═══ RAW DATA ═══

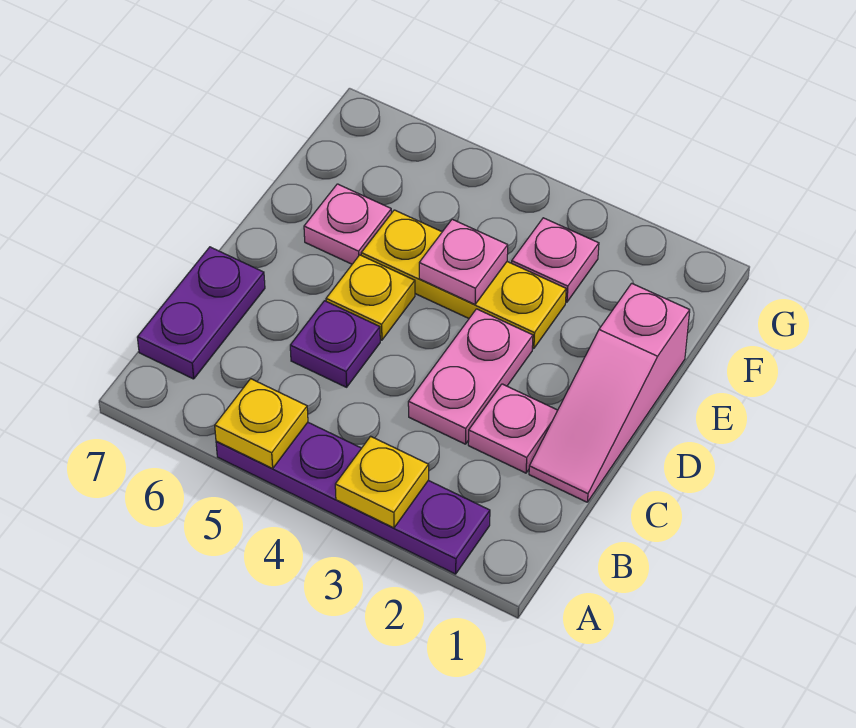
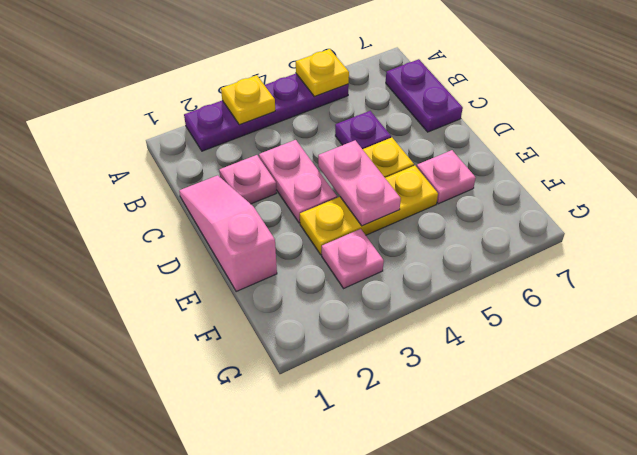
pink plate E4 level 2 -> pink plate D4:E4 level 2

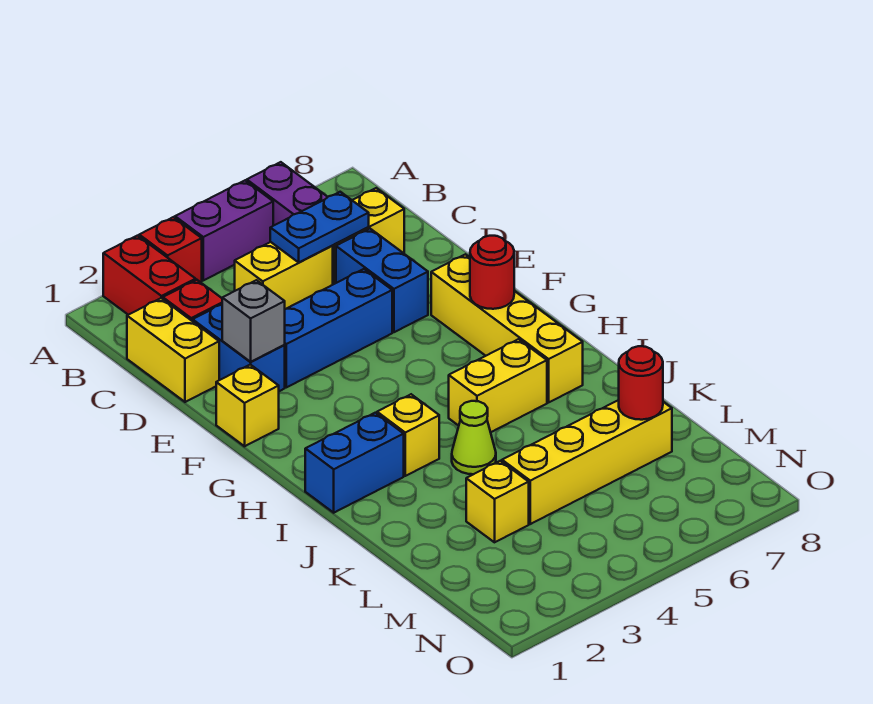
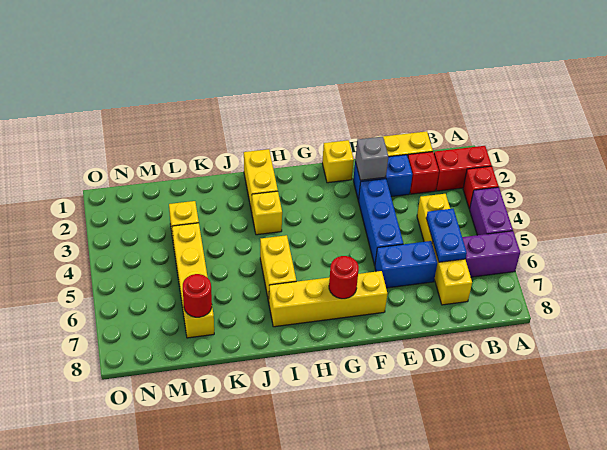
blue brick I1:I2 level 1 -> yellow brick I1:I2 level 1
lime cone J4 level 1 -> none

═══

### THE PROBLEM
Take the material above and set it down exactly, minus the images.

### EXERCISE ANSWER
pink plate E4 level 2 -> pink plate D4:E4 level 2

blue brick I1:I2 level 1 -> yellow brick I1:I2 level 1
lime cone J4 level 1 -> none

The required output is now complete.